» The task: Answer with a bare number: the count of lines in the records below that have the word "flashlight".

Scene comparison data
◆ ◆ ◆ ◆ ◆ ◆ ◆
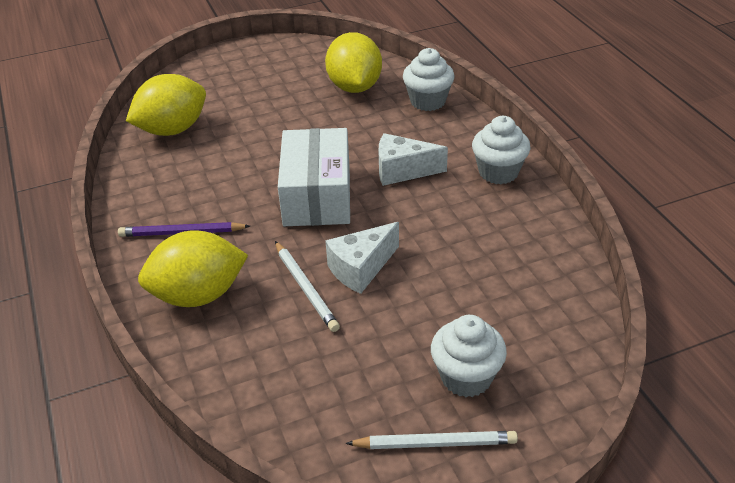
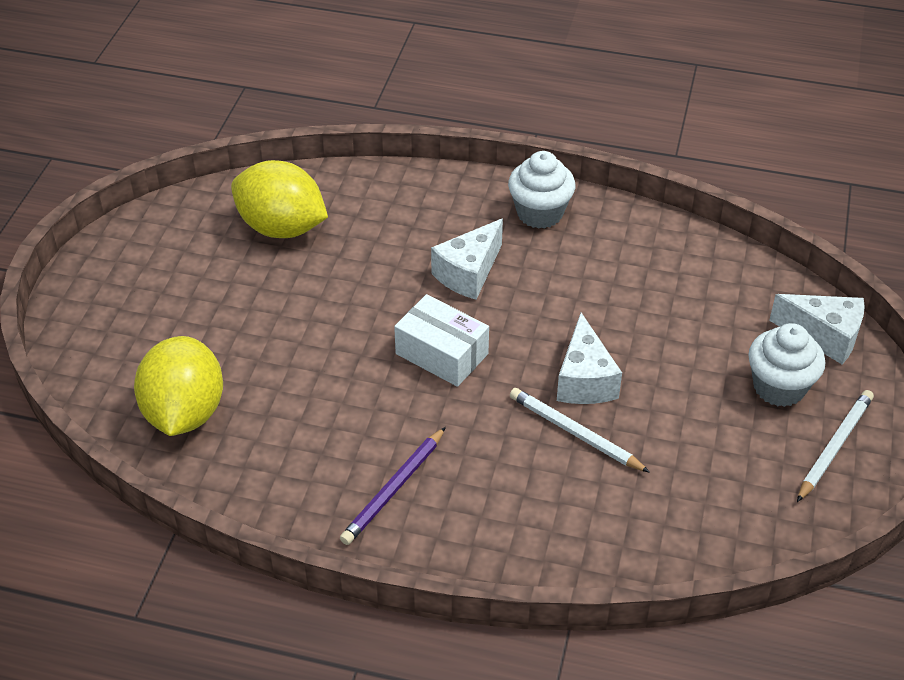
camera: 55 degrees left, 5 degrees up
(198, 295) = (509, 519): yellow lemon -> none
(305, 288) = (575, 433): white pencil -> white pencil turned 150 degrees counterclockwise
(317, 195) = (442, 354): white box -> white box, size x0.67
(428, 101) = (373, 192): white cupcake -> none
(555, 379) = (824, 336): none -> white cheese

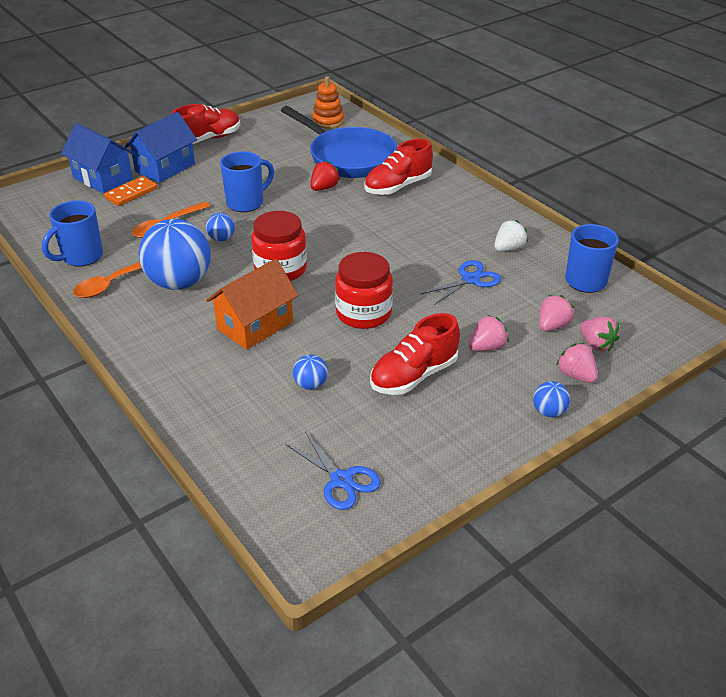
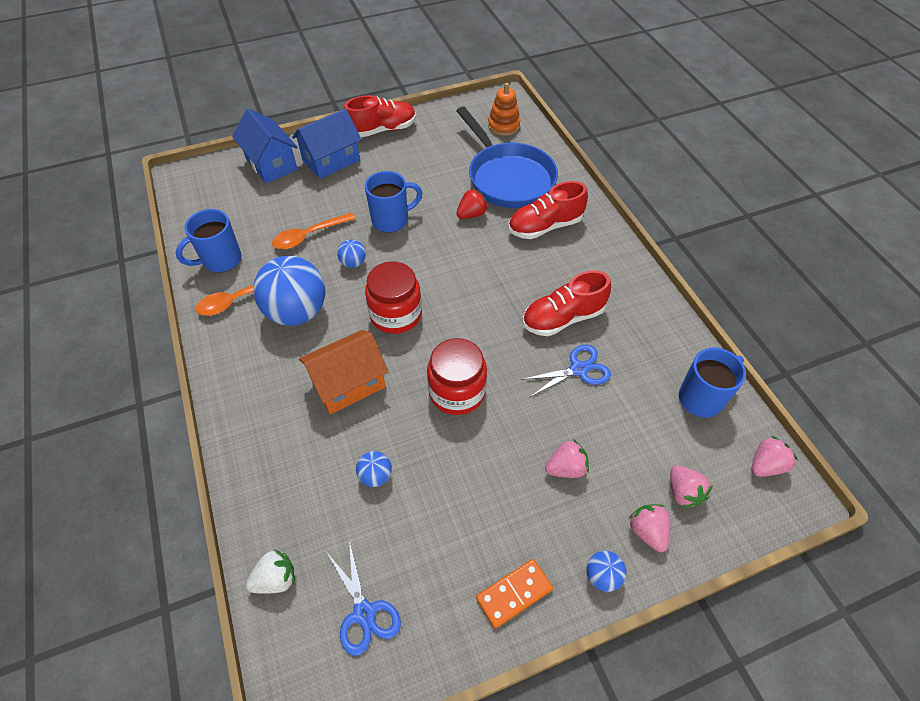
camera: 15 degrees right, 15 degrees up
(131, 193) = (290, 188): orange domino -> orange domino (514, 594)
(414, 376) = (479, 489): red shoe -> red shoe (563, 318)
(508, 248) = (632, 334): white strawberry -> white strawberry (276, 579)
(552, 326) = (644, 454): pink strawberry -> pink strawberry (765, 465)

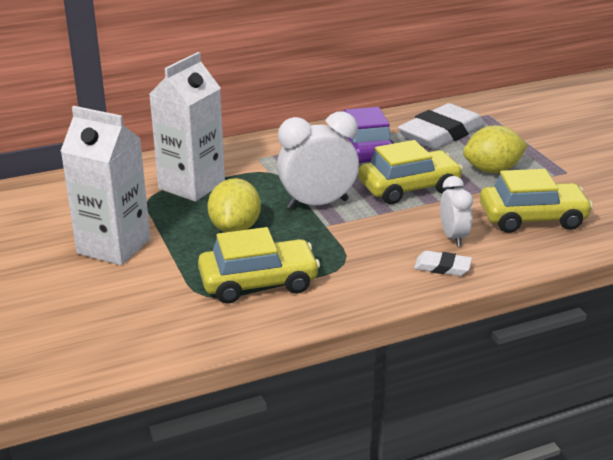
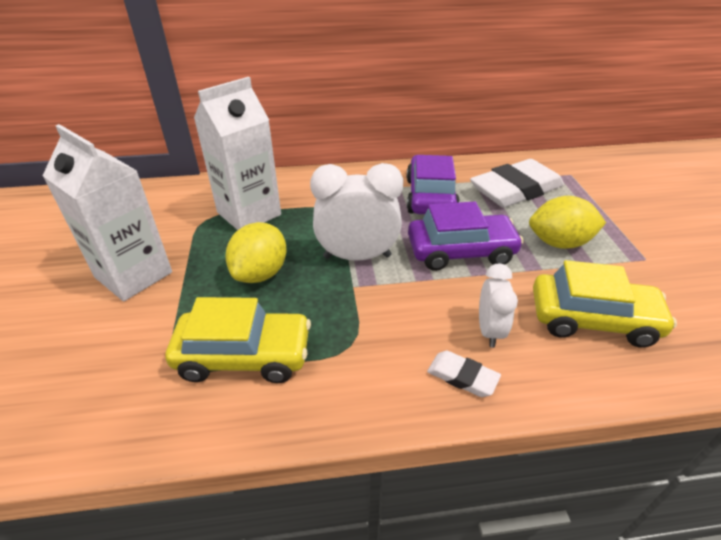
camera: 15 degrees right, 10 degrees up
(409, 188) = (461, 251): yellow car -> purple car

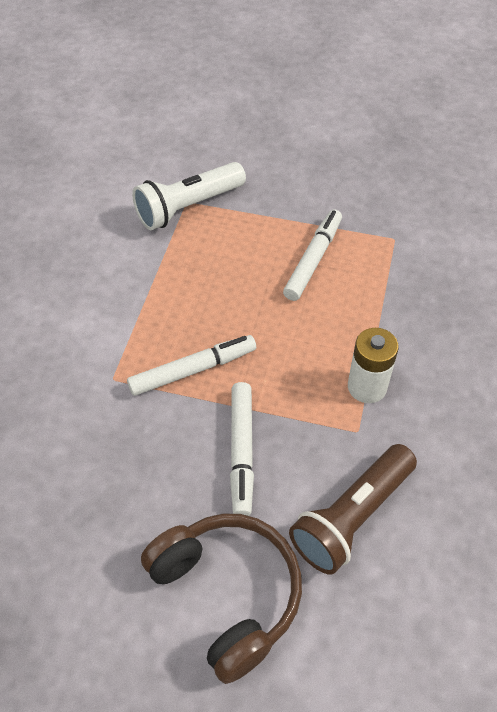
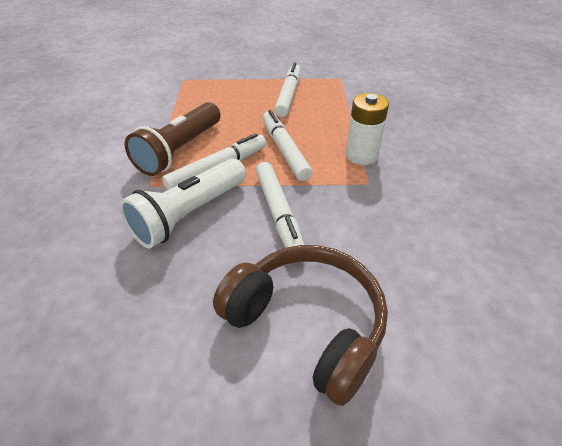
camera: 15 degrees left, 10 degrees down
(188, 207) = (185, 81): white flashlight -> white flashlight (189, 214)
(277, 358) = (284, 150): none -> white marker
(351, 517) = (392, 239): brown flashlight -> brown flashlight (179, 150)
◆ ◆ ◆ ◆ ◆ ◆ ◆
» Written response: 2